**Problem to work on**
Scan the entries below. List each line with "none".

>>>>

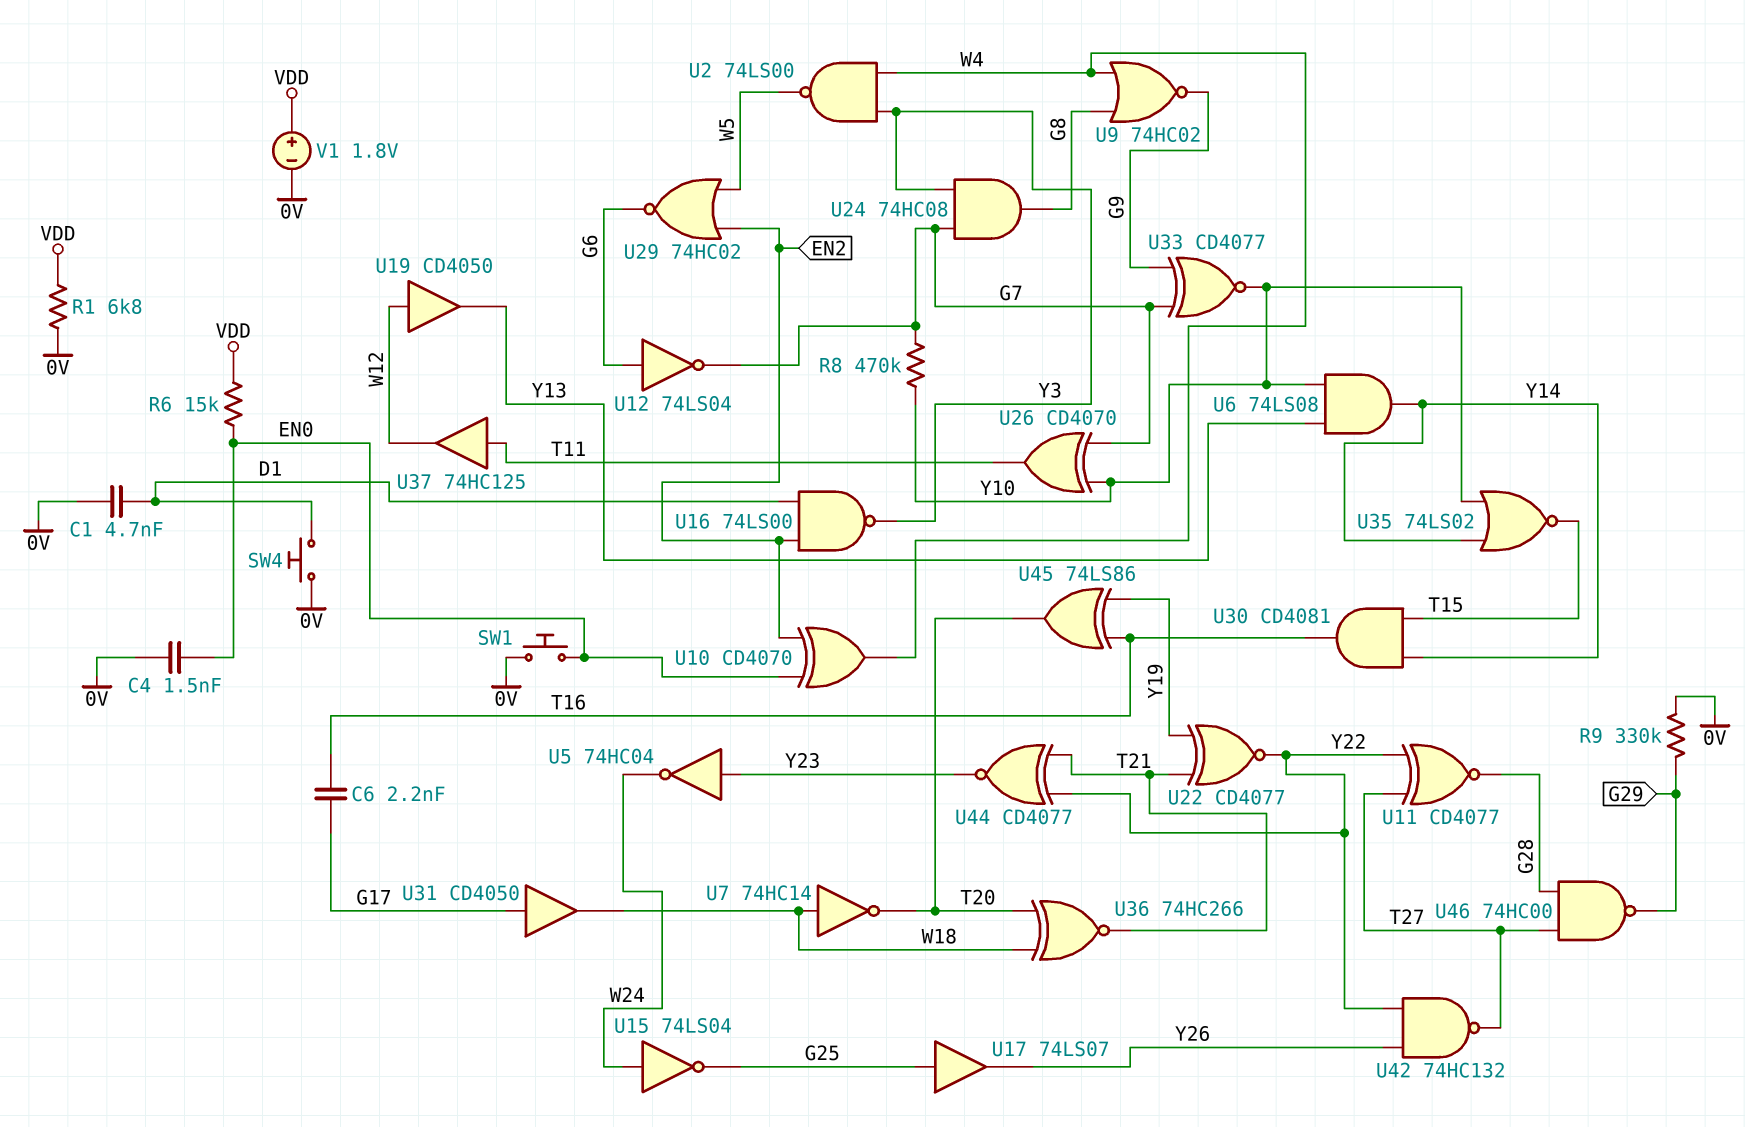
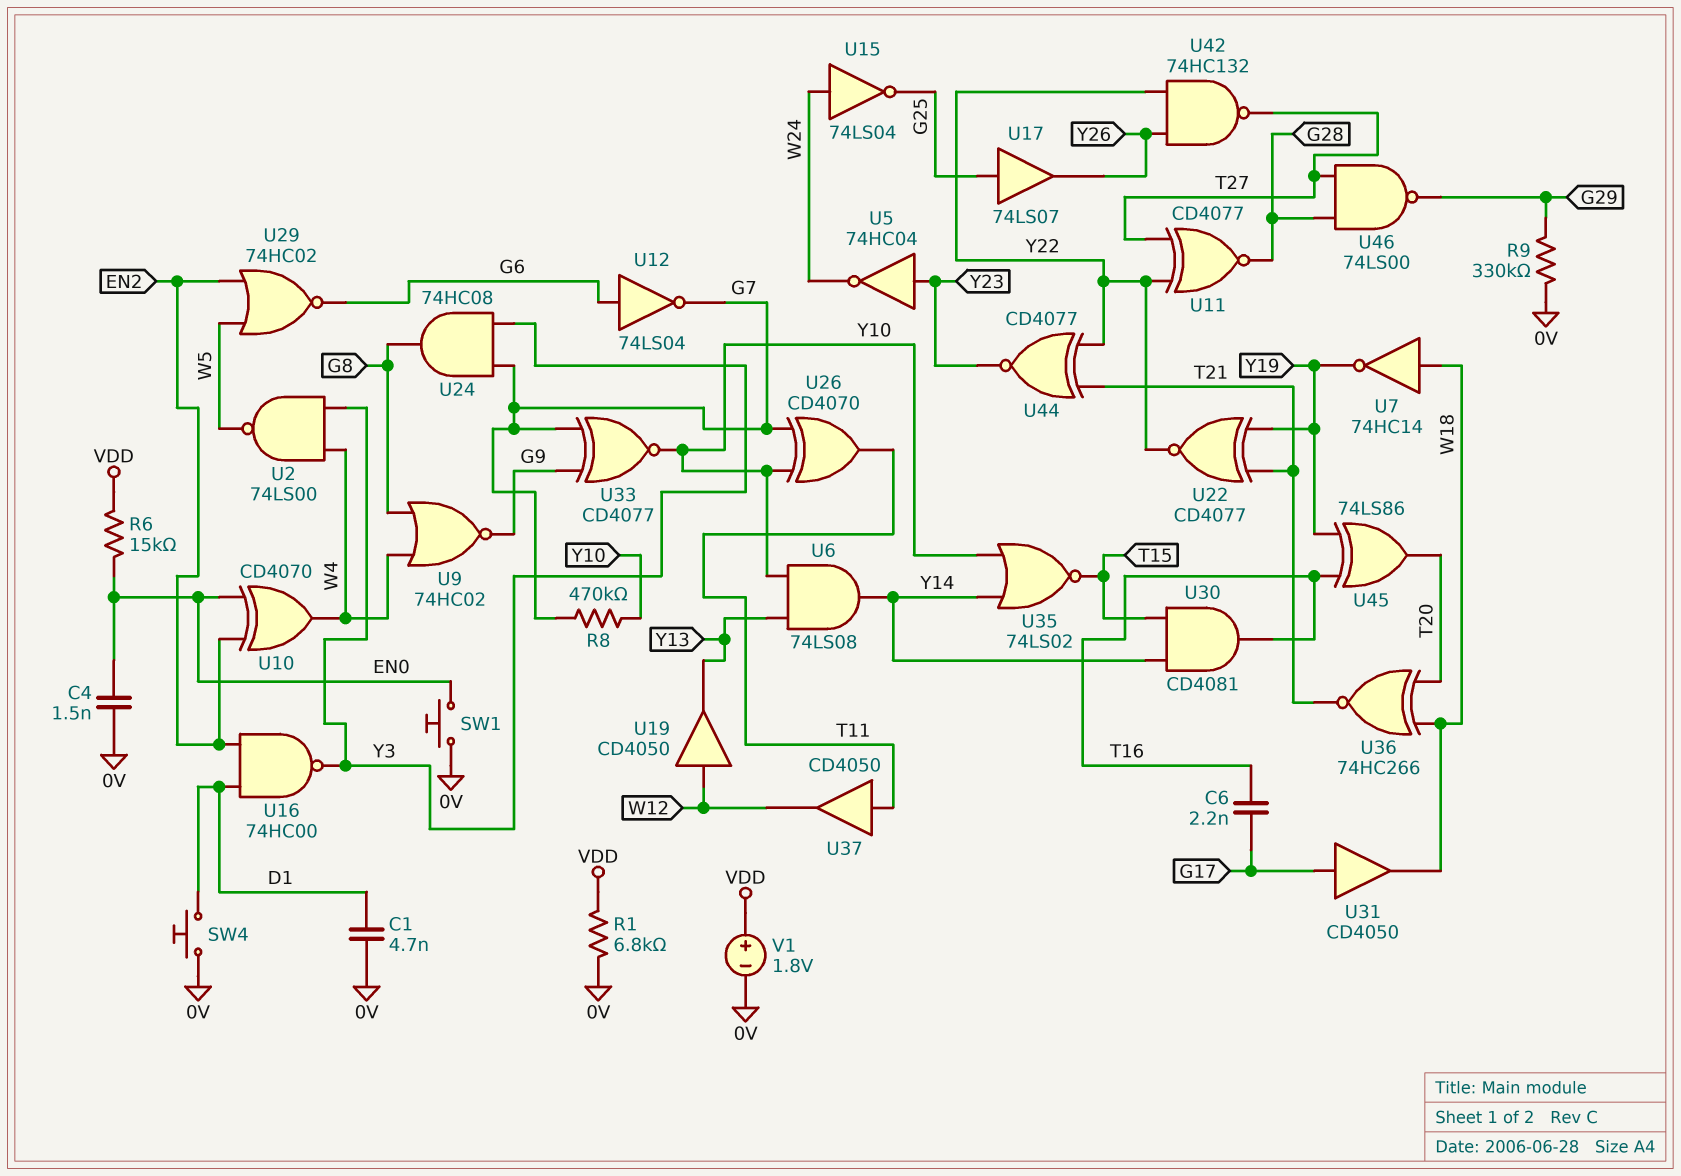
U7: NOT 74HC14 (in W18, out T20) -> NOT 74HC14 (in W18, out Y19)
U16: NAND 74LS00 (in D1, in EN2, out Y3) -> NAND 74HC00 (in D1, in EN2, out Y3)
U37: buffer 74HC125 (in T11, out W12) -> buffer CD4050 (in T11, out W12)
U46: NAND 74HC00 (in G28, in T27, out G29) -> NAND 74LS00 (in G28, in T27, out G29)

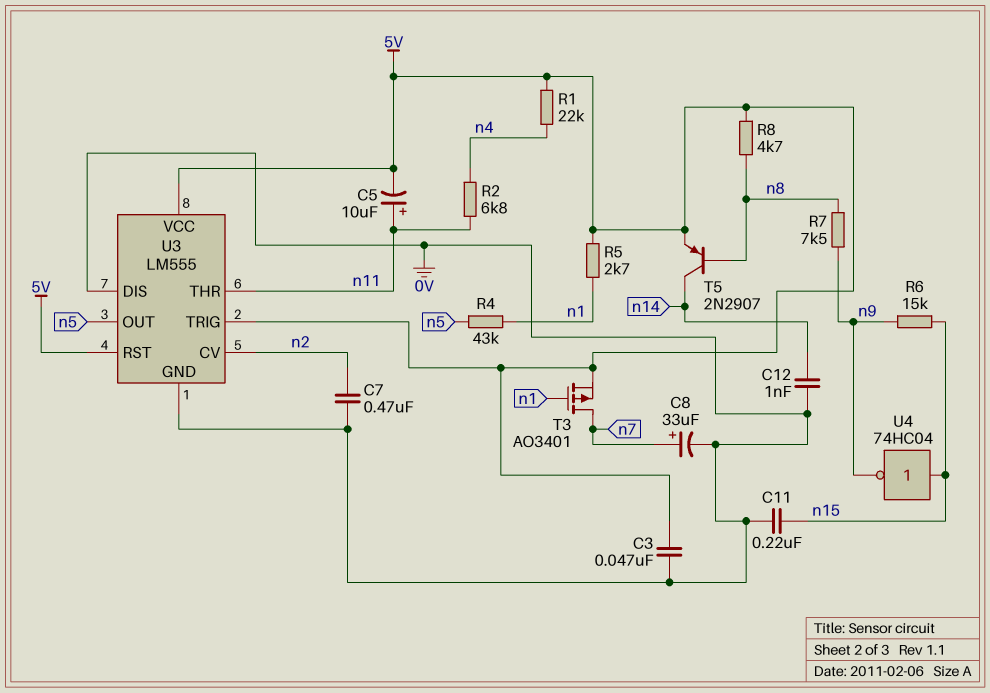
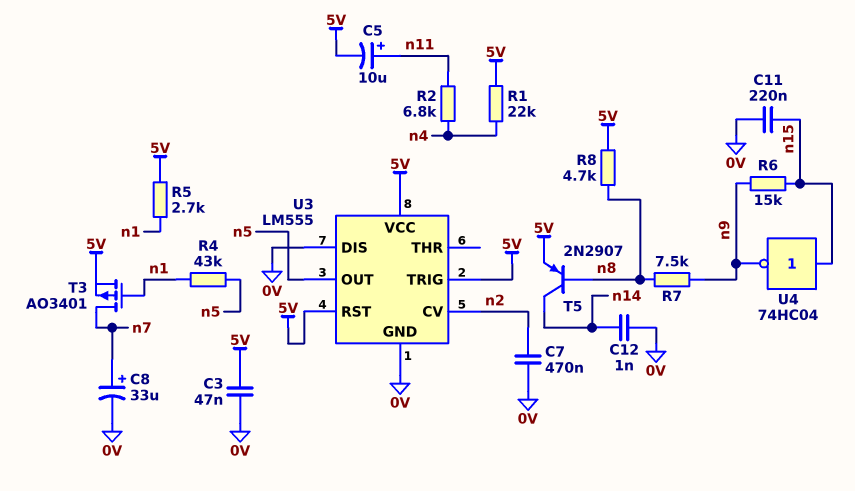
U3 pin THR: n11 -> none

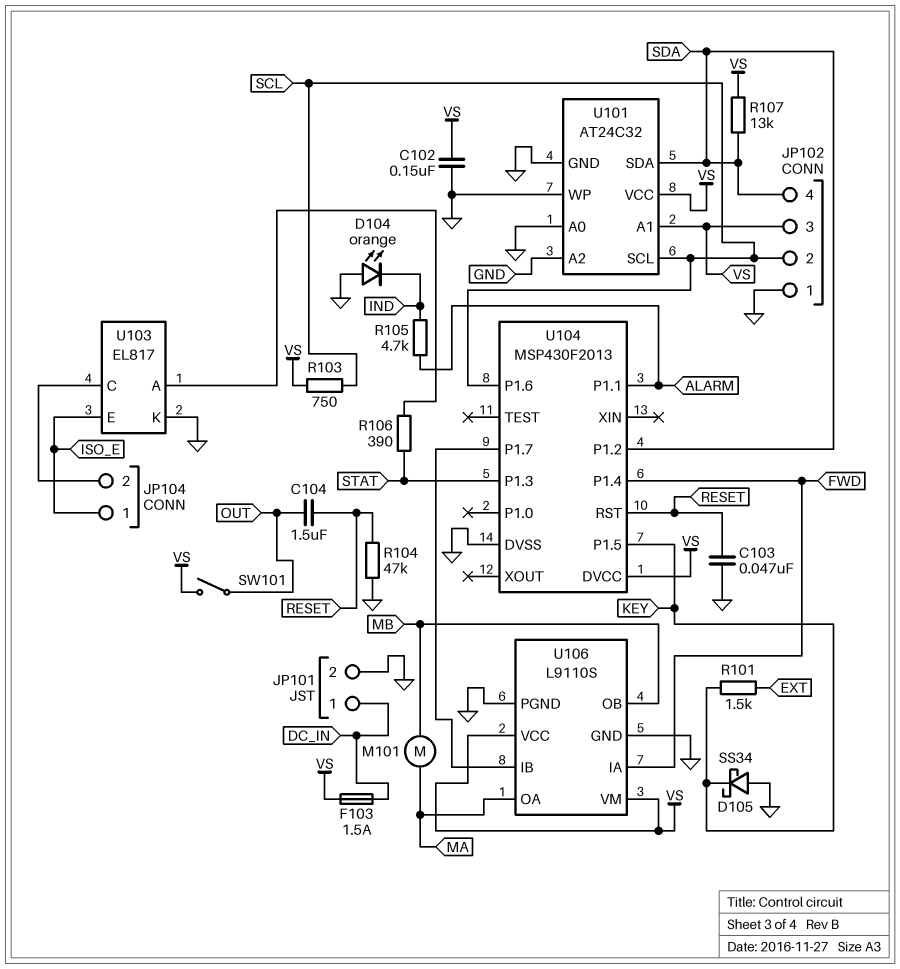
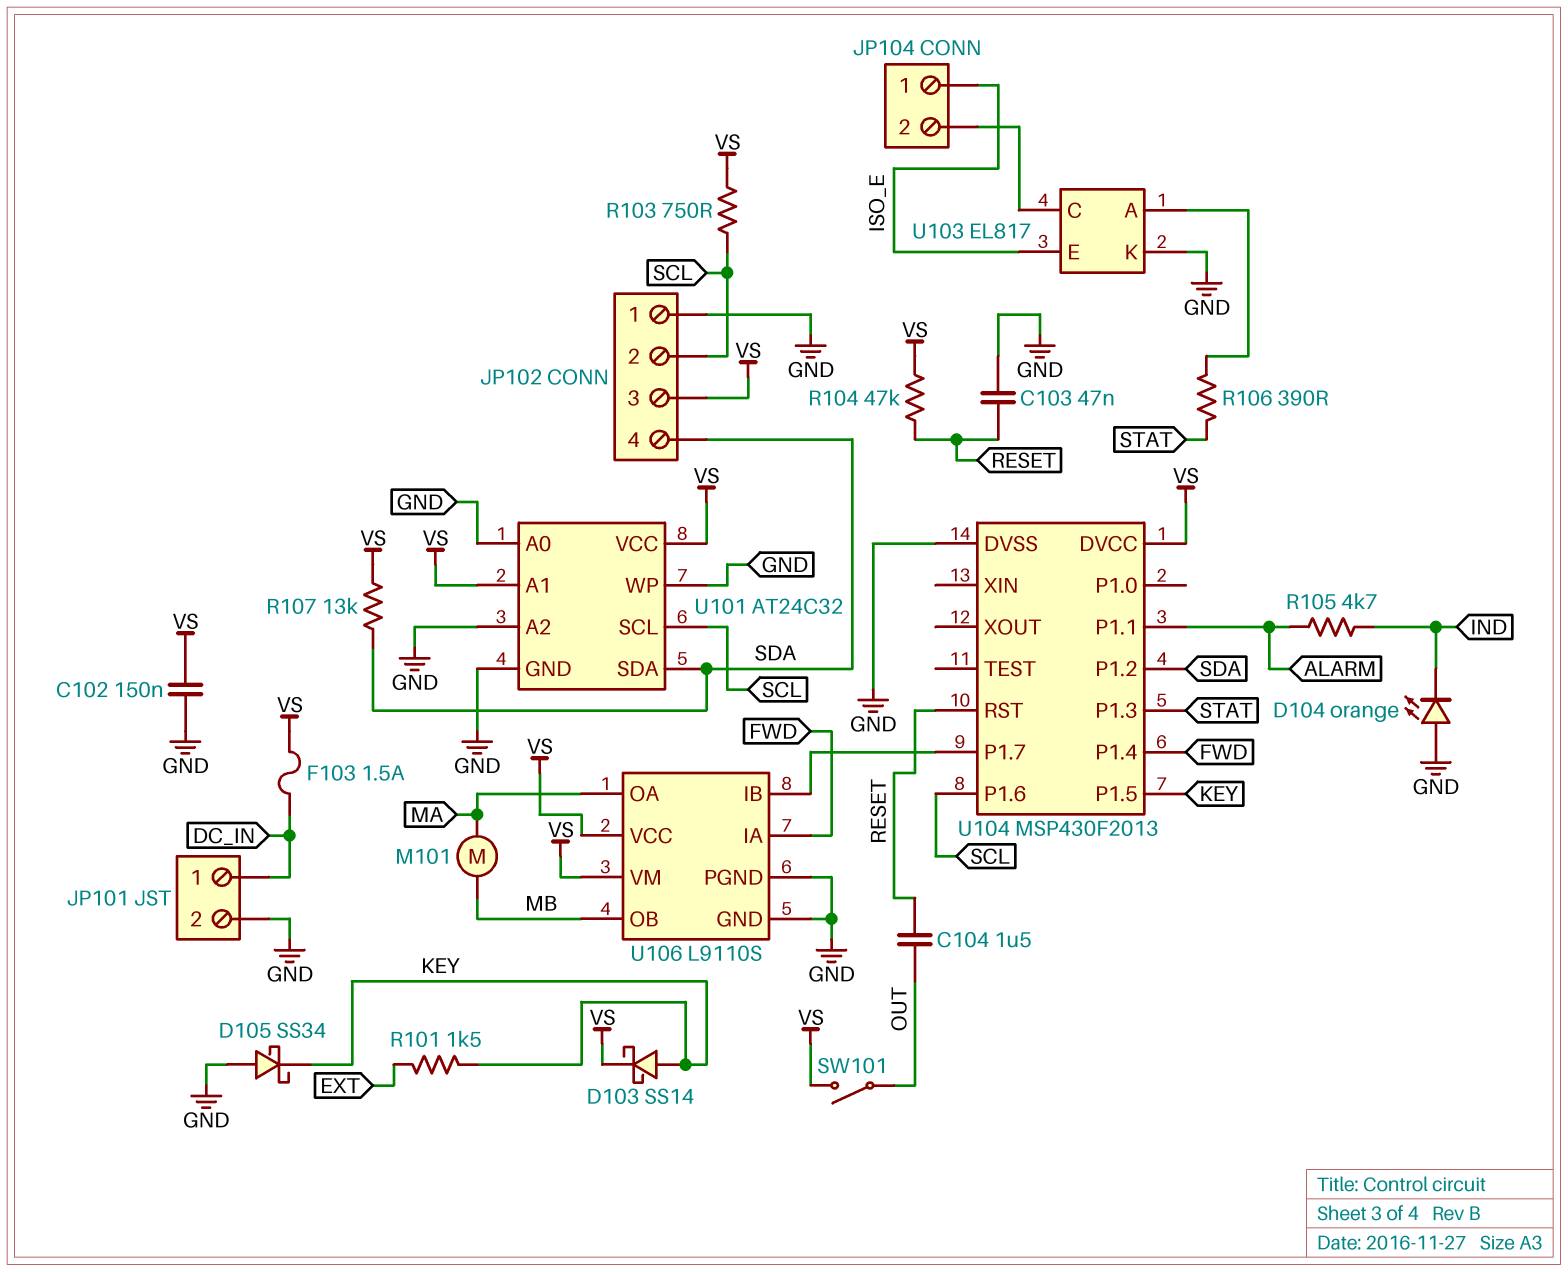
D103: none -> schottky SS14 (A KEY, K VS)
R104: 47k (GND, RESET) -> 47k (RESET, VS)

<<<<

**Response box**
U3 pin THR: n11 -> none
D103: none -> schottky SS14 (A KEY, K VS)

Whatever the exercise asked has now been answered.